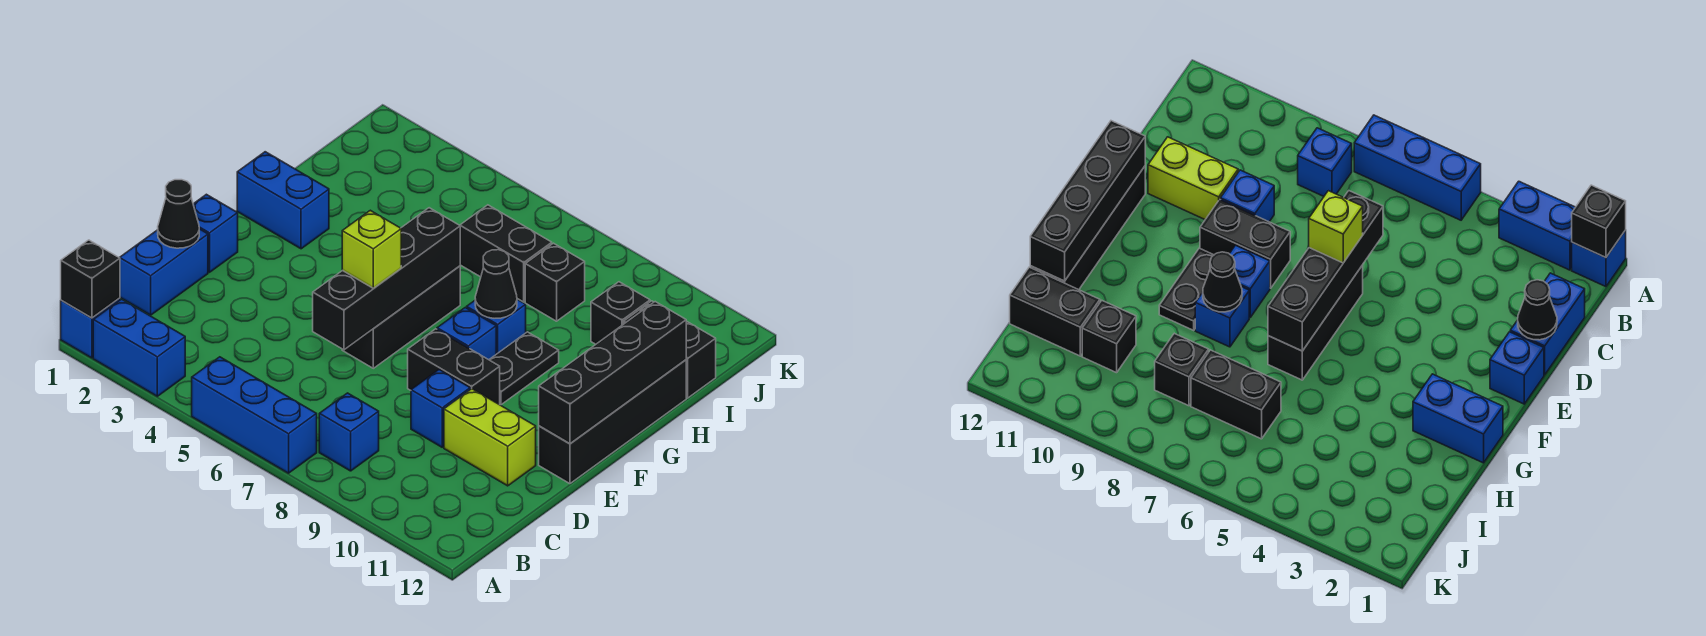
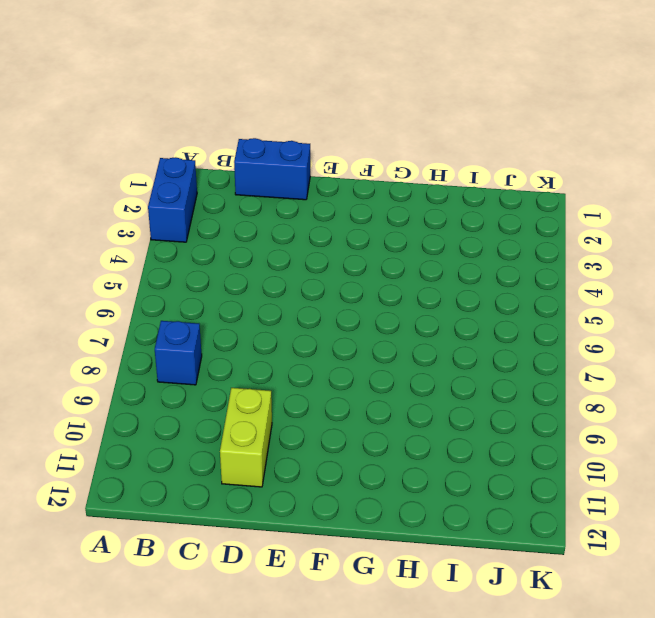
none -> blue brick A1 level 1
none -> blue brick A5:A7 level 1
none -> blue brick D9 level 1

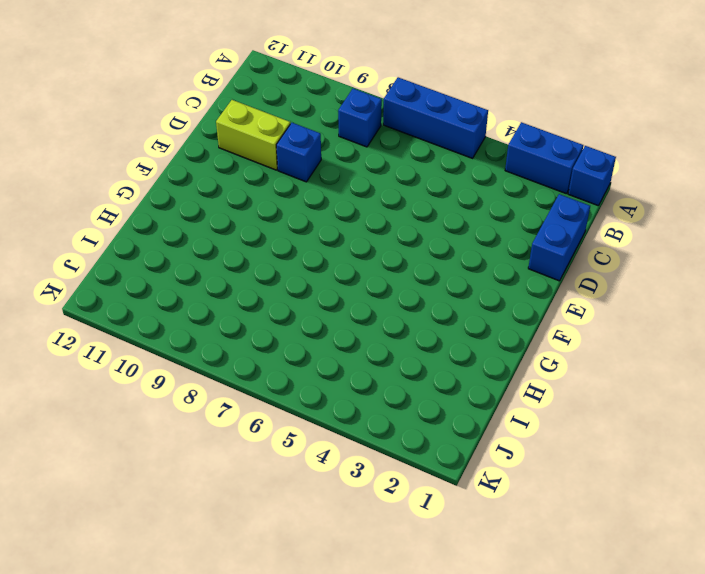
none -> blue brick E1 level 1
none -> black brick E6:G6 level 1
none -> black brick E8:E9 level 1

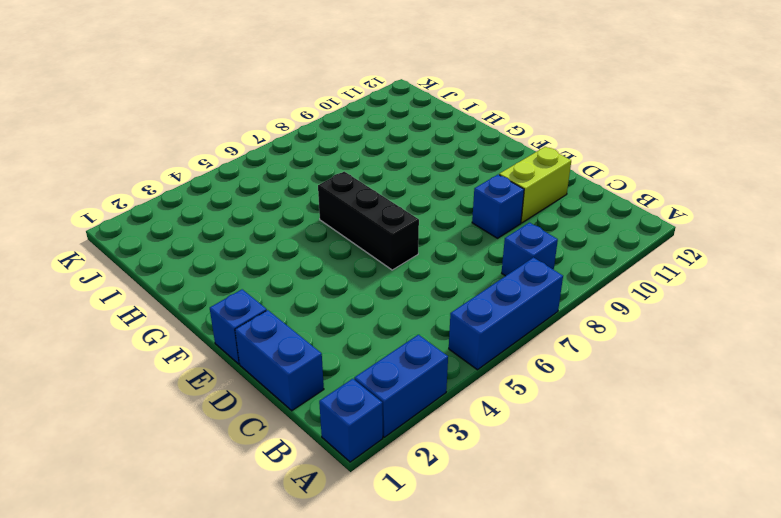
none -> black brick E8:E9 level 1
none -> black brick E12:H12 level 1
none -> blue brick F8 level 1

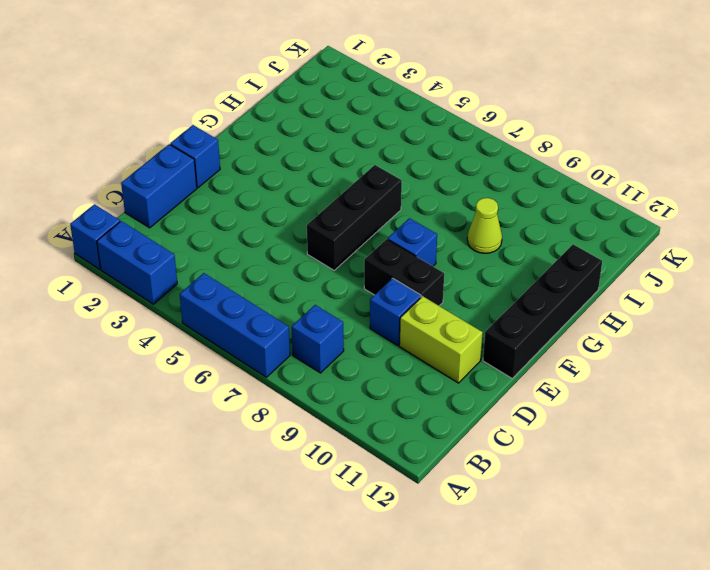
lime cone H9 level 1 -> none
none -> black plate F9:G9 level 1
none -> blue brick G1:G2 level 1
none -> blue brick G8 level 1

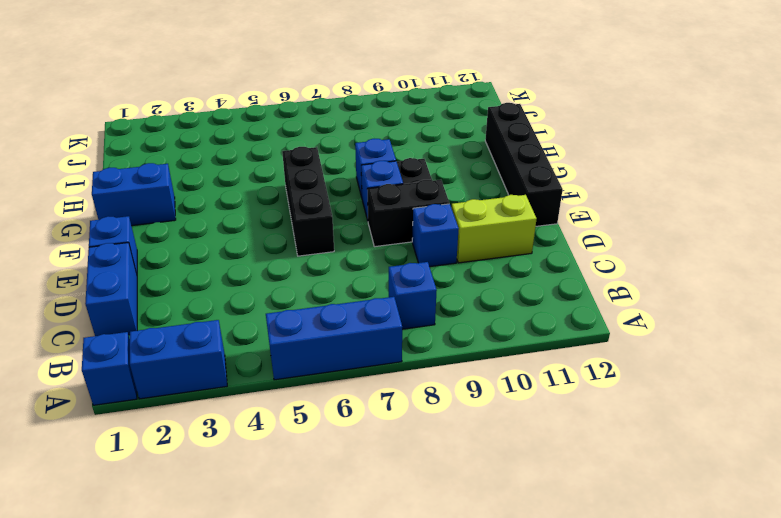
none -> black brick I6:I7 level 1
none -> black brick I8 level 1
none -> black brick I10 level 1

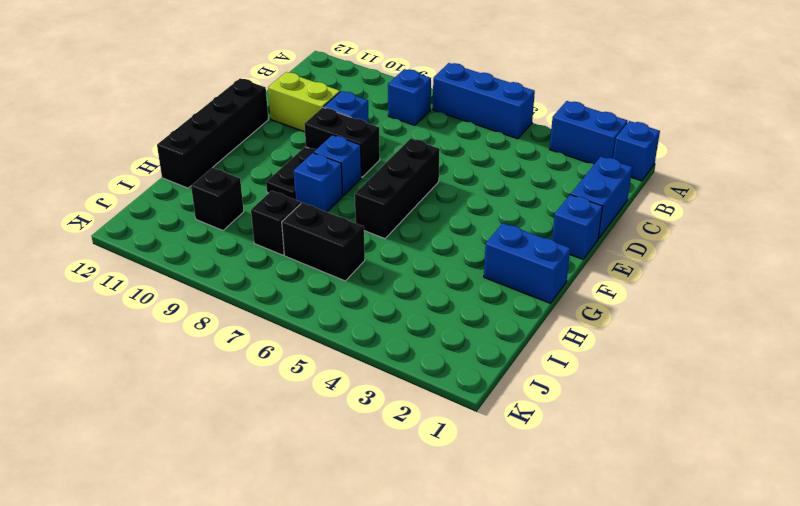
none -> black brick I11:I12 level 1
none -> black brick A1 level 2
none -> black cone D1 level 2

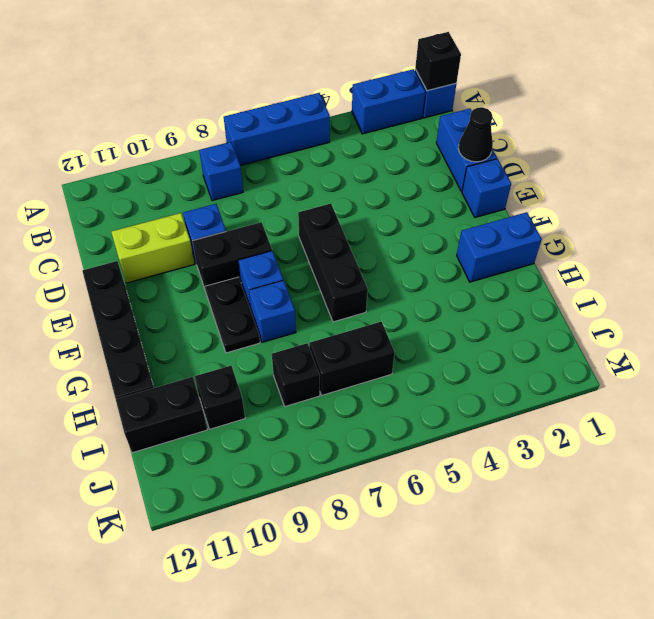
none -> black brick D6:G6 level 2
none -> black brick E12:H12 level 2
none -> black cone G8 level 2

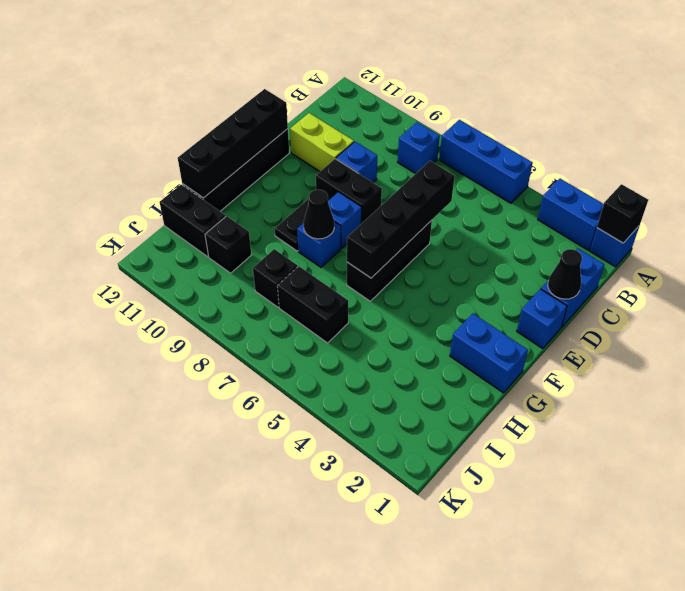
none -> lime brick E6 level 3

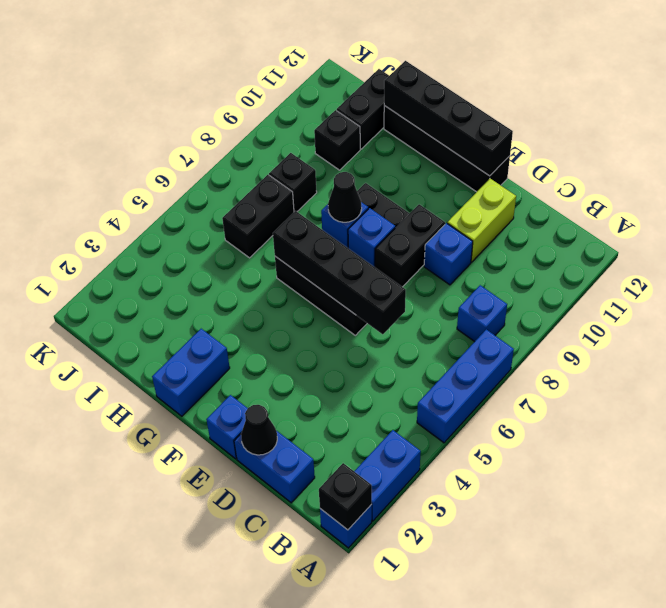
none -> lime brick E6 level 3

-- -- --

WHAT YOU ARE ASKED TO DO:
Drop the pictures and reproduce the rest of the data exactly.

EXERCISE OUTPUT:
none -> blue brick A1 level 1
none -> blue brick A5:A7 level 1
none -> blue brick D9 level 1

none -> blue brick E1 level 1
none -> black brick E6:G6 level 1
none -> black brick E8:E9 level 1

none -> black brick E8:E9 level 1
none -> black brick E12:H12 level 1
none -> blue brick F8 level 1

lime cone H9 level 1 -> none
none -> black plate F9:G9 level 1
none -> blue brick G1:G2 level 1
none -> blue brick G8 level 1

none -> black brick I6:I7 level 1
none -> black brick I8 level 1
none -> black brick I10 level 1

none -> black brick I11:I12 level 1
none -> black brick A1 level 2
none -> black cone D1 level 2

none -> black brick D6:G6 level 2
none -> black brick E12:H12 level 2
none -> black cone G8 level 2

none -> lime brick E6 level 3

none -> lime brick E6 level 3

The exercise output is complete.